### MATERIAL PROVIDED
+++++
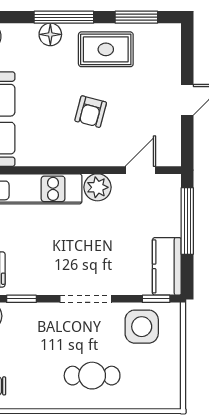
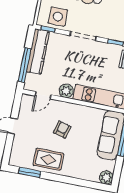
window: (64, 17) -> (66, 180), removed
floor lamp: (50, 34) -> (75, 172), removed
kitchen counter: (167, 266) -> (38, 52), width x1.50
+++++
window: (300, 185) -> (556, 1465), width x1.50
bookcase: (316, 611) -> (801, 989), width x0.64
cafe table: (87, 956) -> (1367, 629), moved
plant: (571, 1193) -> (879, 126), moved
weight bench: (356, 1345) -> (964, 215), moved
+++++
### WHAT TO PRODUCE
When you reach the line with "window: (64, 17) -> (66, 180), removed" in the records above, start writing out lines exactly, and stop once the line with "kitchen counter: (167, 266)" has been written; include nothing else.

### OUTPUT OF THE EXERCISE
window: (64, 17) -> (66, 180), removed
floor lamp: (50, 34) -> (75, 172), removed
kitchen counter: (167, 266) -> (38, 52), width x1.50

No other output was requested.